[Records contained in a dataset]
══════════

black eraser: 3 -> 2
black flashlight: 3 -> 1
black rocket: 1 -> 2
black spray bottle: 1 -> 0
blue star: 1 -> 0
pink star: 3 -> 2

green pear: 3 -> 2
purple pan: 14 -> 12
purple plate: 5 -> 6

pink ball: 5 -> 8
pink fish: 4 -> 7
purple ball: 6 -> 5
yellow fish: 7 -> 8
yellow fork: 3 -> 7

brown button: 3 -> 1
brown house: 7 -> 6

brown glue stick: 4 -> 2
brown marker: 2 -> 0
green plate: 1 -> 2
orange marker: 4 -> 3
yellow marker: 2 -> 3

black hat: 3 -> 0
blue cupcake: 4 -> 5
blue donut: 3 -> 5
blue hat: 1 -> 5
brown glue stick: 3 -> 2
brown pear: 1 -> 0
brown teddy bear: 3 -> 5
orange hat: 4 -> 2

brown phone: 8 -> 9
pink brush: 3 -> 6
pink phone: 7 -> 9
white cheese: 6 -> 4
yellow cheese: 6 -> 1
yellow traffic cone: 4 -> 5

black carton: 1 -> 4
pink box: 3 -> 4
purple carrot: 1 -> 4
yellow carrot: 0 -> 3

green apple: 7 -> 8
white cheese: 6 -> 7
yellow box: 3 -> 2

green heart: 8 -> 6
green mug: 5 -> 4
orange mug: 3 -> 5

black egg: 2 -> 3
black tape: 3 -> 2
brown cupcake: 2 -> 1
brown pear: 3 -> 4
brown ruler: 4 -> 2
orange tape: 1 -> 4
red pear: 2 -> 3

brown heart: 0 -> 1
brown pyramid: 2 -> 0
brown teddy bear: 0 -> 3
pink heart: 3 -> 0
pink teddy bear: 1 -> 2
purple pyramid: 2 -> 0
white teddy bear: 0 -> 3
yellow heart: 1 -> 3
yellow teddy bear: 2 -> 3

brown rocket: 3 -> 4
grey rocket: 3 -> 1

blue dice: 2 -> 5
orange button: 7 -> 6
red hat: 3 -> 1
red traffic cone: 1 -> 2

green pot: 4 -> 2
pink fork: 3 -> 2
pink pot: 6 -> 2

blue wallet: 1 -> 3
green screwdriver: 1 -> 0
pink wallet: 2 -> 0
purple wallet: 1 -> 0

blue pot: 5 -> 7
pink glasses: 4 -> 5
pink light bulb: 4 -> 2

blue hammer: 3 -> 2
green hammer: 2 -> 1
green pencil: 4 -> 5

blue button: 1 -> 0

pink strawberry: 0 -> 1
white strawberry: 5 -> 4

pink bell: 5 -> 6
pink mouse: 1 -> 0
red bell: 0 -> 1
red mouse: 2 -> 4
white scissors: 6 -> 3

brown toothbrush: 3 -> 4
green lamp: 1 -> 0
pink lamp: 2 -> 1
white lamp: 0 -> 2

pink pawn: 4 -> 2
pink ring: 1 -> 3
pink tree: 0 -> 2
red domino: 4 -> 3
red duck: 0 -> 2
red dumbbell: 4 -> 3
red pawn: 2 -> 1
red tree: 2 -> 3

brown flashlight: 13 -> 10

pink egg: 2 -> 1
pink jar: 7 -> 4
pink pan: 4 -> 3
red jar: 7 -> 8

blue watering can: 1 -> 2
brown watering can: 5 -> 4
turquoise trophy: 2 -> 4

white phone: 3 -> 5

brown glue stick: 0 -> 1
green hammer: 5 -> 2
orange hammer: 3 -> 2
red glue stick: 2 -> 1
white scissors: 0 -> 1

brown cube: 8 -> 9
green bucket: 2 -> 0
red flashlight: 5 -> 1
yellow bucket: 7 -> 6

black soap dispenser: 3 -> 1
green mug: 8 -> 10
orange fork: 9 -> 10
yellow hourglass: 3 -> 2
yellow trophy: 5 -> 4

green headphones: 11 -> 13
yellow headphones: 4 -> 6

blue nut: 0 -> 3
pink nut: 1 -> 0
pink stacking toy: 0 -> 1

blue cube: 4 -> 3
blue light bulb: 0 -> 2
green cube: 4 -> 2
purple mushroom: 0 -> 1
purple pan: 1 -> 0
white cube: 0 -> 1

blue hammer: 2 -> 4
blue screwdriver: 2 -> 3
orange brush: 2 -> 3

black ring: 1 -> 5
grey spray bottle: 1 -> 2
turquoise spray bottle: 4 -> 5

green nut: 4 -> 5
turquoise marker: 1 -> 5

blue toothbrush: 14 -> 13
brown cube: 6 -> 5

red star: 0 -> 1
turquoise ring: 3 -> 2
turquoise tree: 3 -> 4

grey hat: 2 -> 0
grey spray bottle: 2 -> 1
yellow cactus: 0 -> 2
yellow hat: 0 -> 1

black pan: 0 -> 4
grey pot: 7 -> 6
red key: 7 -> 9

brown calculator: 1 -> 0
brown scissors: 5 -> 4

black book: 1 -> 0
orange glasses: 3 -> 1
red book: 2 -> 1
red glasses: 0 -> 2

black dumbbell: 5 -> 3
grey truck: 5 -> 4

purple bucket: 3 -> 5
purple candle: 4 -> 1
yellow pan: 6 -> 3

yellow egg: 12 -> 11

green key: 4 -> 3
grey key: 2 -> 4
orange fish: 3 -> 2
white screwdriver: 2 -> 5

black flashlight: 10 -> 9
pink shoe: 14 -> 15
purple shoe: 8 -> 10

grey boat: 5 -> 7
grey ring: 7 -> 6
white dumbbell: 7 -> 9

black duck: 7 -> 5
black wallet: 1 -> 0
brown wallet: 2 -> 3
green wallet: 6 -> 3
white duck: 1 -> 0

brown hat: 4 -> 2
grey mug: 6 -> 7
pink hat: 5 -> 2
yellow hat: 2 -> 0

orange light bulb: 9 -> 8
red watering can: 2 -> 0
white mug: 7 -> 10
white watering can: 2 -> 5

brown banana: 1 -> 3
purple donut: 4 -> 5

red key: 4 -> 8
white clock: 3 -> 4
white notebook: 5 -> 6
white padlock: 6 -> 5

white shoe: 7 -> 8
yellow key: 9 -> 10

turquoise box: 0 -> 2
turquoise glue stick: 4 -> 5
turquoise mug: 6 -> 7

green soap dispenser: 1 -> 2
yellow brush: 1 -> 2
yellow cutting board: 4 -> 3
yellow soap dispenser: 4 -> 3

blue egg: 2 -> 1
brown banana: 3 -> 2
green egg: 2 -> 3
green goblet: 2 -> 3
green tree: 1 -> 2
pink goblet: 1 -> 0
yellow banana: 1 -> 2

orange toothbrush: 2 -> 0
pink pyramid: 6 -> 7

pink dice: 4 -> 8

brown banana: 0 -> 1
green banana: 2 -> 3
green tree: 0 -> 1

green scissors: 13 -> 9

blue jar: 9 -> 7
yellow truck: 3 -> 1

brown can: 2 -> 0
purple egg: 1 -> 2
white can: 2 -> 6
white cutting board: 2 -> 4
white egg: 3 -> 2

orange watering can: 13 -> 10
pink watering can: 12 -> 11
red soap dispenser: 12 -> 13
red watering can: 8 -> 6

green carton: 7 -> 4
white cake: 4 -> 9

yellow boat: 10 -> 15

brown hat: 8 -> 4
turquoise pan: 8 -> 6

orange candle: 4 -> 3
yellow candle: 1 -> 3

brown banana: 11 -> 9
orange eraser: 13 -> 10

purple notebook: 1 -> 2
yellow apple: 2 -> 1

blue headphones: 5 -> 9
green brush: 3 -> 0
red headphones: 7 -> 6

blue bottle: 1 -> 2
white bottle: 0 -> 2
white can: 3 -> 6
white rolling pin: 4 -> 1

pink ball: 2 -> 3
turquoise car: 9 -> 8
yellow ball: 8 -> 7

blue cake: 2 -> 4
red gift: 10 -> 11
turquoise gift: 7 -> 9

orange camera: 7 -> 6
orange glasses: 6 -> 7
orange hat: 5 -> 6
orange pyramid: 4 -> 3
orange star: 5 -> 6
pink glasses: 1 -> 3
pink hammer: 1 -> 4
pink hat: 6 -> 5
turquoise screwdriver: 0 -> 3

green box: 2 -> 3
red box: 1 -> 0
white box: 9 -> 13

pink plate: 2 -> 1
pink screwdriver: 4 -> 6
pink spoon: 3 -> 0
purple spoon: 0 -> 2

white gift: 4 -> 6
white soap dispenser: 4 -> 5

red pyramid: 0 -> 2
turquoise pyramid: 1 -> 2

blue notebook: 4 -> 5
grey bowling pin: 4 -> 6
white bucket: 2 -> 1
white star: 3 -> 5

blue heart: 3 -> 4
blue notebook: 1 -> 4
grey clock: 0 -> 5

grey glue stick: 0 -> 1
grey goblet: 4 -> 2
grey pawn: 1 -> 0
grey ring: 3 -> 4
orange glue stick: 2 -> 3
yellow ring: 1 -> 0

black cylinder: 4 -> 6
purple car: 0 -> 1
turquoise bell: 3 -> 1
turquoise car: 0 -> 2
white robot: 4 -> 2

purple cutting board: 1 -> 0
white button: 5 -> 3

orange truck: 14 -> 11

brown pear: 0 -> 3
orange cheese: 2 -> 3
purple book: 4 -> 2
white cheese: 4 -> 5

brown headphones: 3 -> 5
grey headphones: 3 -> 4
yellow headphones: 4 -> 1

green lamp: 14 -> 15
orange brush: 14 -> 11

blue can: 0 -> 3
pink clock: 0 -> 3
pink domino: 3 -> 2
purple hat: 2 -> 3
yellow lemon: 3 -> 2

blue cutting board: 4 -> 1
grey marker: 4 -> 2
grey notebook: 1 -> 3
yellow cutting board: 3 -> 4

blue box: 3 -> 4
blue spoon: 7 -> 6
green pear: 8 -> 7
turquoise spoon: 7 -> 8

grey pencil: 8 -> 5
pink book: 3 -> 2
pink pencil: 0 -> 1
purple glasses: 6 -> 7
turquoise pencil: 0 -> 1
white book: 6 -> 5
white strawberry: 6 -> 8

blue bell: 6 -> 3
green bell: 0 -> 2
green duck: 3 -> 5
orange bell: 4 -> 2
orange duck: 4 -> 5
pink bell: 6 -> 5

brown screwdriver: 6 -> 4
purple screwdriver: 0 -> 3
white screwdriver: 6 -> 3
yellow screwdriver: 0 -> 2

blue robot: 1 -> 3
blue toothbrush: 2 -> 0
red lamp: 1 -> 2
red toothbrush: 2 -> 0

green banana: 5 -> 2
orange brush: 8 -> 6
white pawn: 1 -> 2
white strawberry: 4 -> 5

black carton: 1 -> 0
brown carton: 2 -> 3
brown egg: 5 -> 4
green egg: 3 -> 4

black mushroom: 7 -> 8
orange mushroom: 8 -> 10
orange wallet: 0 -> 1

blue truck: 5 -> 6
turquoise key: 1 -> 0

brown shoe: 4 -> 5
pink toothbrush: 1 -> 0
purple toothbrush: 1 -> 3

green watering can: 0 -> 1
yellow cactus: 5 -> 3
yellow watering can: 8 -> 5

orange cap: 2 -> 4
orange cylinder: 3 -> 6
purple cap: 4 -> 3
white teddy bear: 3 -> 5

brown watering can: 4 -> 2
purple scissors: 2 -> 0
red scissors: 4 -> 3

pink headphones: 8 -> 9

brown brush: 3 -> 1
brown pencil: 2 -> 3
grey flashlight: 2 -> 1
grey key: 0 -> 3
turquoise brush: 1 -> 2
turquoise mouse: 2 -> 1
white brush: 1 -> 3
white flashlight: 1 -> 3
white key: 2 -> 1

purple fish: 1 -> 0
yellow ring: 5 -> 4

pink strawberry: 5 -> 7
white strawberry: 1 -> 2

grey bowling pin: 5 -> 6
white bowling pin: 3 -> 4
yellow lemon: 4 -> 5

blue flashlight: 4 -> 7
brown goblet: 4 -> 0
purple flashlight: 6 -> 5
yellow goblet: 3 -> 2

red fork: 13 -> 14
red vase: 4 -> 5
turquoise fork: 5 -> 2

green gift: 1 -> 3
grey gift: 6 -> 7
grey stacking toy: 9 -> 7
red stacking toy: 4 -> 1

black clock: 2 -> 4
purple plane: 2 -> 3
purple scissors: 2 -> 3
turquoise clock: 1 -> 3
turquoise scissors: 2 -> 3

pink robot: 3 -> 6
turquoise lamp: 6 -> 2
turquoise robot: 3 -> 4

══════════

| Aim of the exercise |
Which lines of the data include the string "notebook"? Copy each of them.

| Your response |
white notebook: 5 -> 6
purple notebook: 1 -> 2
blue notebook: 4 -> 5
blue notebook: 1 -> 4
grey notebook: 1 -> 3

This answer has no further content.